Directions: Give only the number of lines in the listing below where the string "lime" occurs.

Input data:
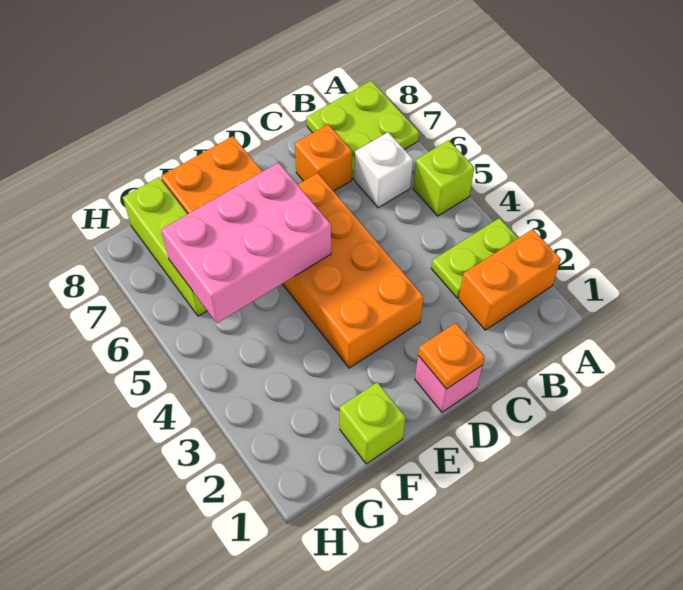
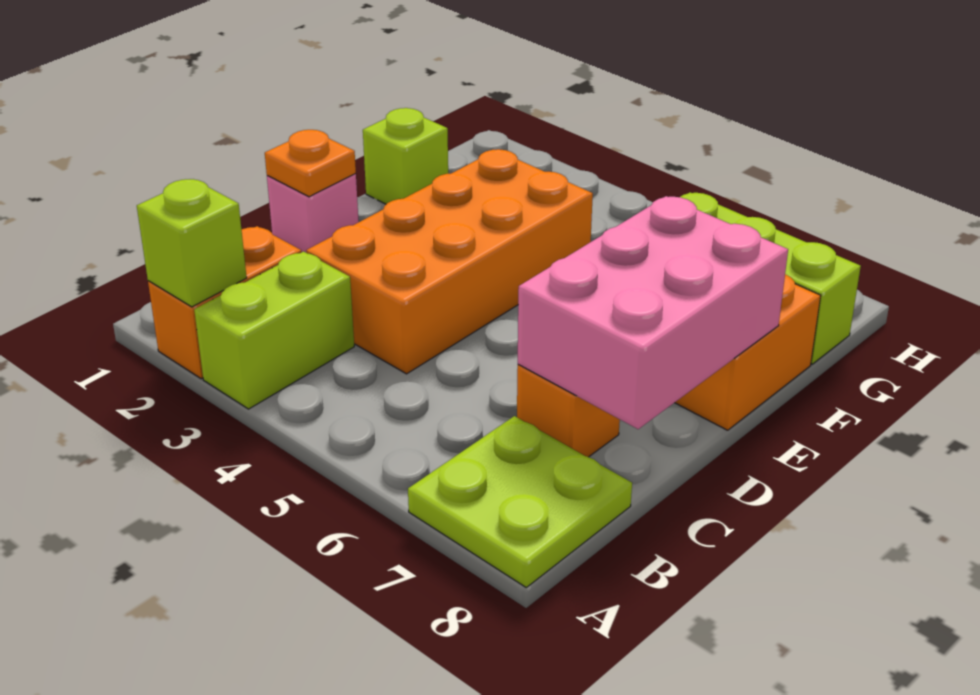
lime plate A3:B3 level 1 -> lime brick A3:B3 level 1
lime brick A5 level 1 -> lime brick A2 level 2
white brick B6 level 1 -> none
orange brick D3:E6 level 1 -> orange brick C3:F4 level 1
pink brick E5:G6 level 2 -> pink brick C7:E8 level 2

Task result: 2